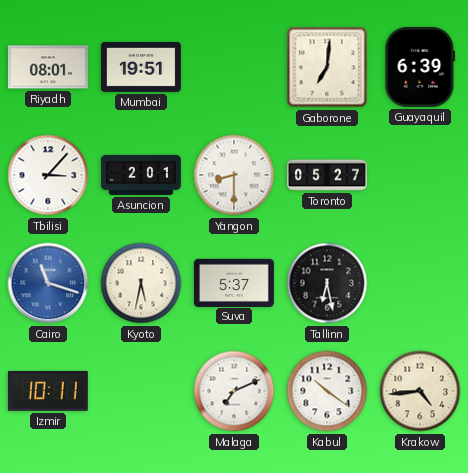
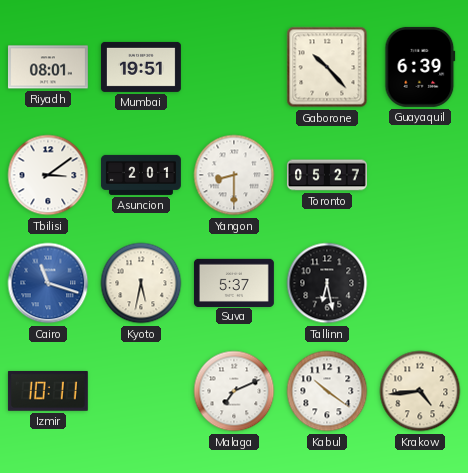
Gaborone: 7:01 -> 10:23
Tbilisi: 3:07 -> 3:09
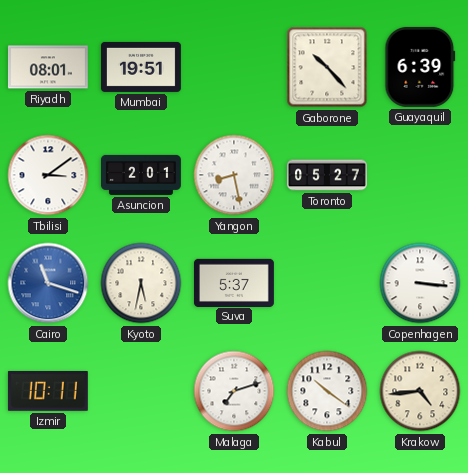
Yangon: 8:30 -> 8:28
Tallinn: 6:28 -> none
Copenhagen: none -> 3:16
Malaga: 7:11 -> 7:12
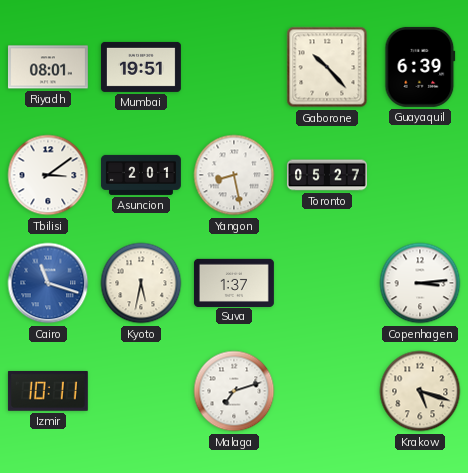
Suva: 5:37 -> 1:37
Copenhagen: 3:16 -> 3:14
Kabul: 10:21 -> none
Krakow: 4:44 -> 5:18
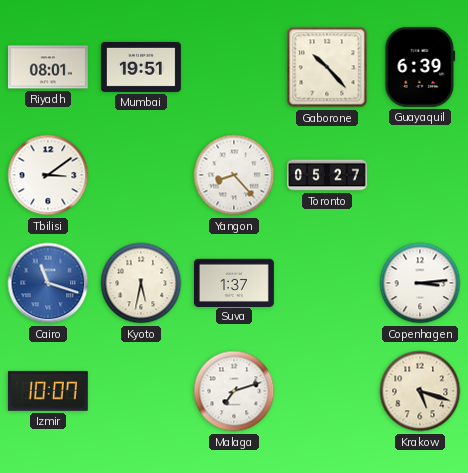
Asuncion: 2:01 -> none
Yangon: 8:28 -> 8:23
Izmir: 10:11 -> 10:07
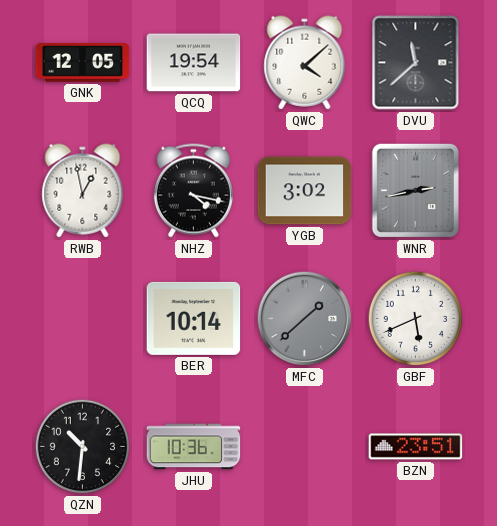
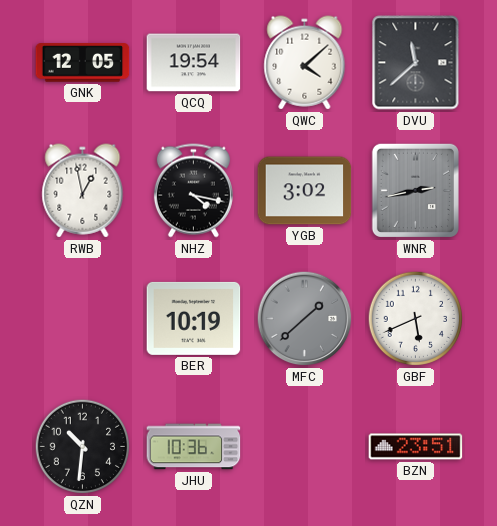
BER: 10:14 -> 10:19
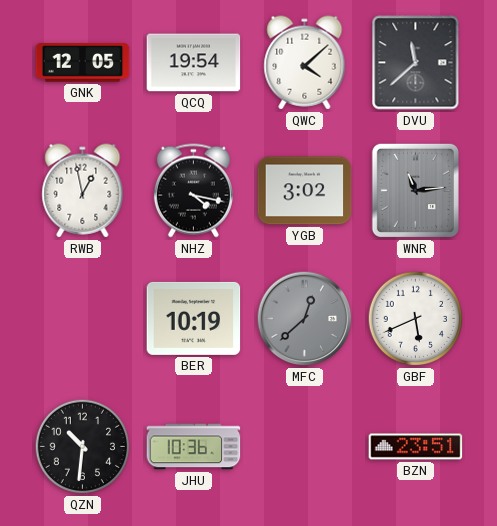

——————

■ WHAT TO DO ■
Please write out, character for character, every line of the entries from the one containing "Yangon: 8:30 -> 8:28" through the end, including both ends, and omit the pictures.

■ RESPONSE ■
Yangon: 8:30 -> 8:28
Tallinn: 6:28 -> none
Copenhagen: none -> 3:16
Malaga: 7:11 -> 7:12
Suva: 5:37 -> 1:37
Copenhagen: 3:16 -> 3:14
Kabul: 10:21 -> none
Krakow: 4:44 -> 5:18
Asuncion: 2:01 -> none
Yangon: 8:28 -> 8:23
Izmir: 10:11 -> 10:07
BER: 10:14 -> 10:19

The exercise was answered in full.